===== EXCERPTED RECORDS =====

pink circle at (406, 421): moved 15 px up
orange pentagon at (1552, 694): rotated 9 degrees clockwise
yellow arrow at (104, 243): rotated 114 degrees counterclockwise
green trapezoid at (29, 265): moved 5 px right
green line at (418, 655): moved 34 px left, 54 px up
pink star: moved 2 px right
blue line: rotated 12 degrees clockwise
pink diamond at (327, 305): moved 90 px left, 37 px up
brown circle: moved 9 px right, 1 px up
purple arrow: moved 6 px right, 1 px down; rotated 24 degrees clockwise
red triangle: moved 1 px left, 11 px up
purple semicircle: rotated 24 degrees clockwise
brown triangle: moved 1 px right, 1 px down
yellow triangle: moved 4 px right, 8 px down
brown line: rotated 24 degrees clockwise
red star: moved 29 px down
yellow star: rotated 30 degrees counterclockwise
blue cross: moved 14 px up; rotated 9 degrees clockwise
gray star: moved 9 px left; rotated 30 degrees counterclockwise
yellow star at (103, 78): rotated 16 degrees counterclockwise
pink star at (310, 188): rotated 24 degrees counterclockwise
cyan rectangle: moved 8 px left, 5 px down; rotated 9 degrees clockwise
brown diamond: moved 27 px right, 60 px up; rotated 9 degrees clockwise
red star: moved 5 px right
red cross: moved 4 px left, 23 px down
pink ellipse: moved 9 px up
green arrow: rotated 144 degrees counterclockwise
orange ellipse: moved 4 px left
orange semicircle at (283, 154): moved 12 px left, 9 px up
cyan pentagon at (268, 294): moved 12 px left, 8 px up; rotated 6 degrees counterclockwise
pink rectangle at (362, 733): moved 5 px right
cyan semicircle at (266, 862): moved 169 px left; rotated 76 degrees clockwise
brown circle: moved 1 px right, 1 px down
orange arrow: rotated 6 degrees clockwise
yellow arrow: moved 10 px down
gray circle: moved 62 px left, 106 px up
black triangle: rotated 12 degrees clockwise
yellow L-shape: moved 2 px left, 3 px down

=====

**WHAT YOU NEED TO DO**
Transcribe all the entries exactly, as they stand.

**OUTPUT**
pink circle at (406, 421): moved 15 px up
orange pentagon at (1552, 694): rotated 9 degrees clockwise
yellow arrow at (104, 243): rotated 114 degrees counterclockwise
green trapezoid at (29, 265): moved 5 px right
green line at (418, 655): moved 34 px left, 54 px up
pink star: moved 2 px right
blue line: rotated 12 degrees clockwise
pink diamond at (327, 305): moved 90 px left, 37 px up
brown circle: moved 9 px right, 1 px up
purple arrow: moved 6 px right, 1 px down; rotated 24 degrees clockwise
red triangle: moved 1 px left, 11 px up
purple semicircle: rotated 24 degrees clockwise
brown triangle: moved 1 px right, 1 px down
yellow triangle: moved 4 px right, 8 px down
brown line: rotated 24 degrees clockwise
red star: moved 29 px down
yellow star: rotated 30 degrees counterclockwise
blue cross: moved 14 px up; rotated 9 degrees clockwise
gray star: moved 9 px left; rotated 30 degrees counterclockwise
yellow star at (103, 78): rotated 16 degrees counterclockwise
pink star at (310, 188): rotated 24 degrees counterclockwise
cyan rectangle: moved 8 px left, 5 px down; rotated 9 degrees clockwise
brown diamond: moved 27 px right, 60 px up; rotated 9 degrees clockwise
red star: moved 5 px right
red cross: moved 4 px left, 23 px down
pink ellipse: moved 9 px up
green arrow: rotated 144 degrees counterclockwise
orange ellipse: moved 4 px left
orange semicircle at (283, 154): moved 12 px left, 9 px up
cyan pentagon at (268, 294): moved 12 px left, 8 px up; rotated 6 degrees counterclockwise
pink rectangle at (362, 733): moved 5 px right
cyan semicircle at (266, 862): moved 169 px left; rotated 76 degrees clockwise
brown circle: moved 1 px right, 1 px down
orange arrow: rotated 6 degrees clockwise
yellow arrow: moved 10 px down
gray circle: moved 62 px left, 106 px up
black triangle: rotated 12 degrees clockwise
yellow L-shape: moved 2 px left, 3 px down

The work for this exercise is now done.